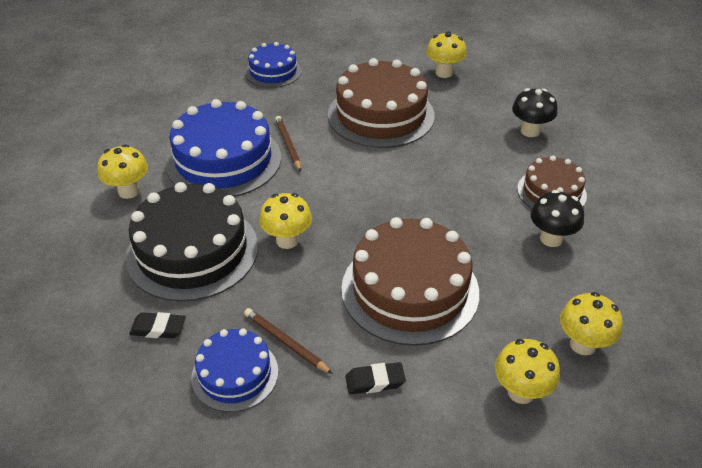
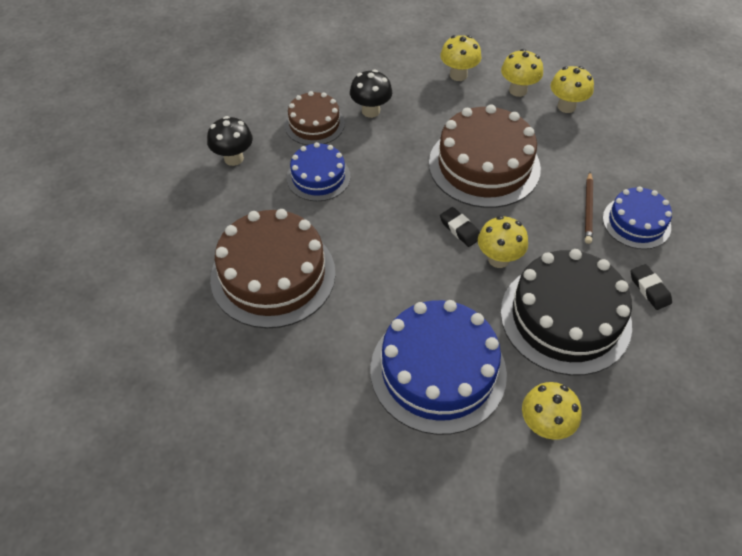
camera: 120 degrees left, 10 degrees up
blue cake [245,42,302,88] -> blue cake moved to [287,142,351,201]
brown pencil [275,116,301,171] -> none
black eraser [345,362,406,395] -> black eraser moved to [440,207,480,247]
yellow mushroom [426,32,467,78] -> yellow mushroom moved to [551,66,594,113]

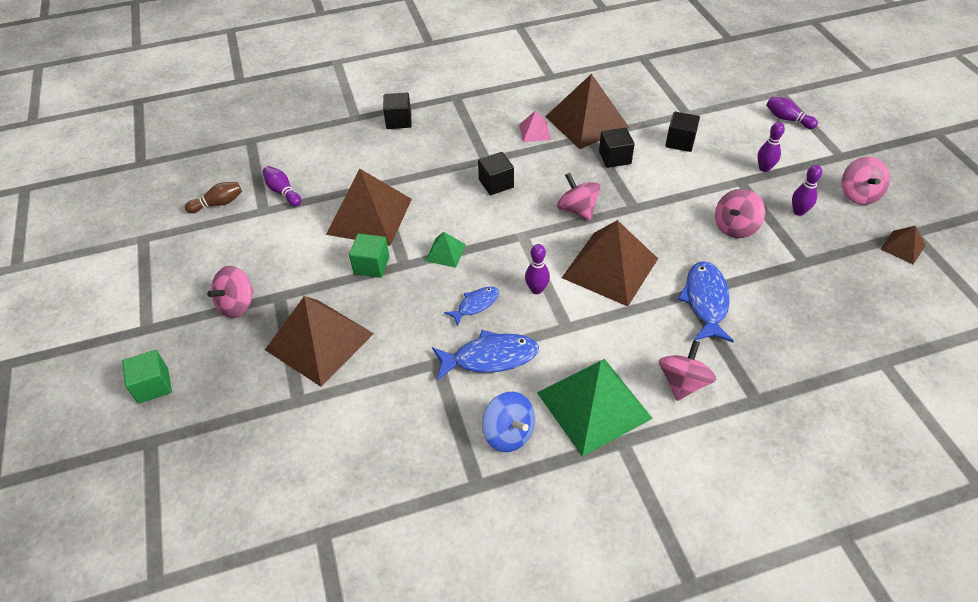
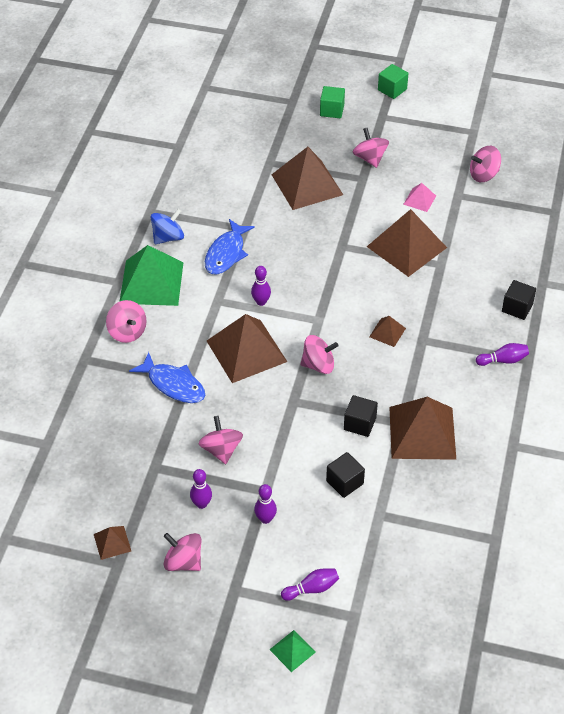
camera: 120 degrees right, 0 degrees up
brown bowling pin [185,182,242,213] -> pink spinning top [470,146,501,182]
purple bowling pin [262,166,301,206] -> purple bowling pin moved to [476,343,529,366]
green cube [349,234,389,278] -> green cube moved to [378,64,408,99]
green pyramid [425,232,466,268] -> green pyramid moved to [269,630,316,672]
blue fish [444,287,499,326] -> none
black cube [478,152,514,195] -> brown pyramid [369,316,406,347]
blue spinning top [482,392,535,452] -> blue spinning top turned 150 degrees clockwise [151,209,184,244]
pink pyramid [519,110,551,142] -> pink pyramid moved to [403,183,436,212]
• • • • •
_Exercise details_:
Locate the word "degrees" in the records and collect each line it appears in.

_Answer for this exercise_:
camera: 120 degrees left, 10 degrees up
camera: 120 degrees right, 0 degrees up
blue spinning top [482,392,535,452] -> blue spinning top turned 150 degrees clockwise [151,209,184,244]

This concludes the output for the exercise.